(Material for the task):
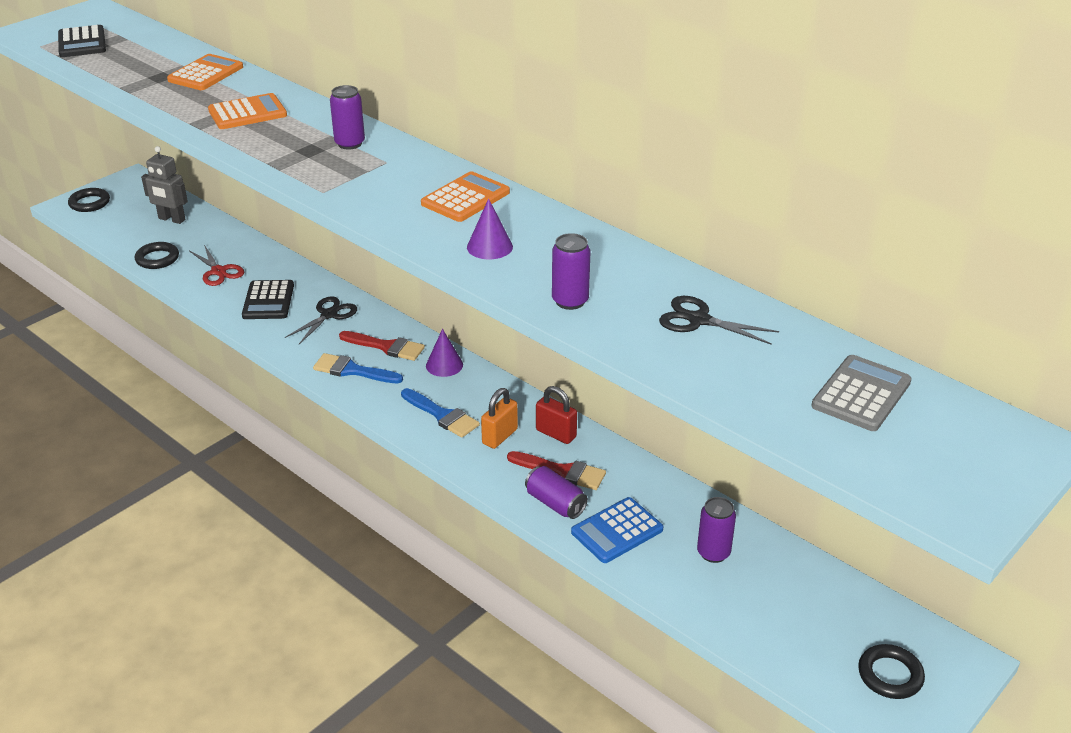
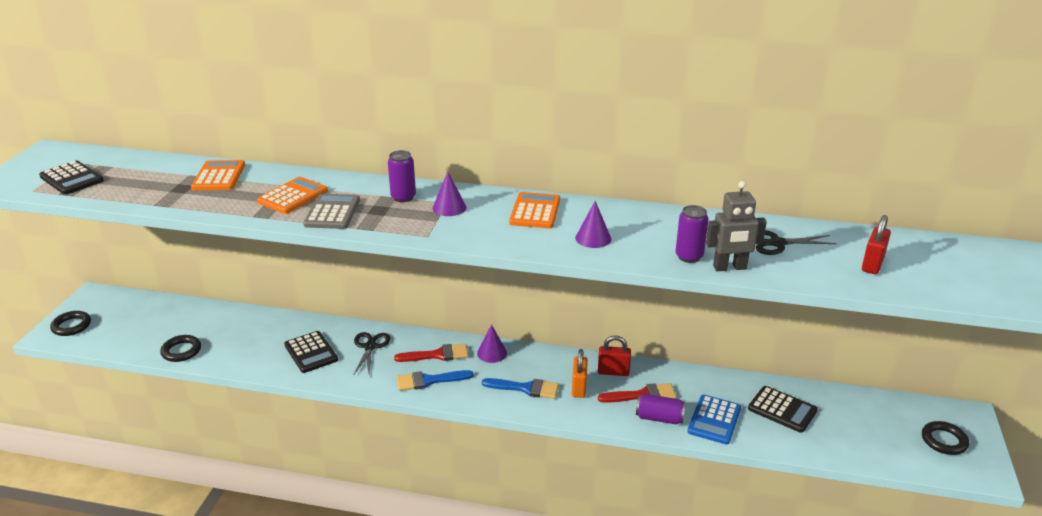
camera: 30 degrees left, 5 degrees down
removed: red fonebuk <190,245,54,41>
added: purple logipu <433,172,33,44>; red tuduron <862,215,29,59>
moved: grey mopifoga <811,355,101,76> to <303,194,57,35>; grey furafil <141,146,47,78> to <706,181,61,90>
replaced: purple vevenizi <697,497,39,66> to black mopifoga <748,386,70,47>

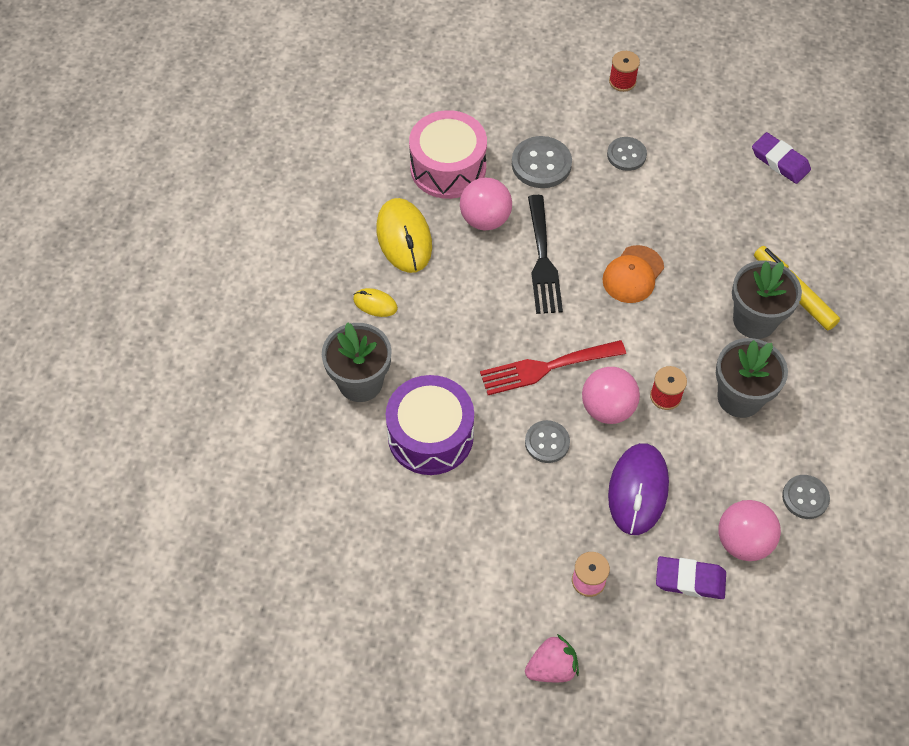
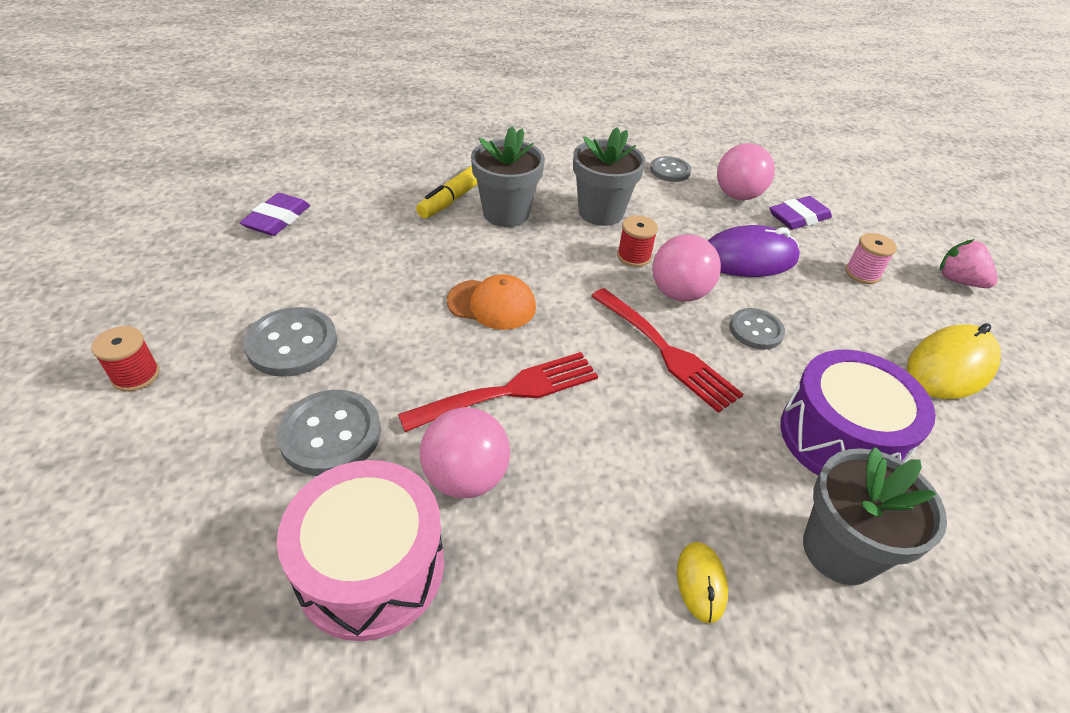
camera: 115 degrees left, 15 degrees down
moved: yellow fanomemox <376,198,56,75> to <907,323,94,76>
recoloured: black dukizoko <528,195,35,119> to red dukizoko <398,352,200,80>
turned: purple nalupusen <656,556,70,43> = <770,196,62,34> 75 degrees clockwise
resized: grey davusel <607,137,40,34> = <243,307,94,70> x1.52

(Problem description): Copy each entry exactly as written. Pictures do not belong in the copy.

(Solution for this exercise):
camera: 30 degrees left, 5 degrees down
removed: red fonebuk <190,245,54,41>
added: purple logipu <433,172,33,44>; red tuduron <862,215,29,59>
moved: grey mopifoga <811,355,101,76> to <303,194,57,35>; grey furafil <141,146,47,78> to <706,181,61,90>
replaced: purple vevenizi <697,497,39,66> to black mopifoga <748,386,70,47>

camera: 115 degrees left, 15 degrees down
moved: yellow fanomemox <376,198,56,75> to <907,323,94,76>
recoloured: black dukizoko <528,195,35,119> to red dukizoko <398,352,200,80>
turned: purple nalupusen <656,556,70,43> = <770,196,62,34> 75 degrees clockwise
resized: grey davusel <607,137,40,34> = <243,307,94,70> x1.52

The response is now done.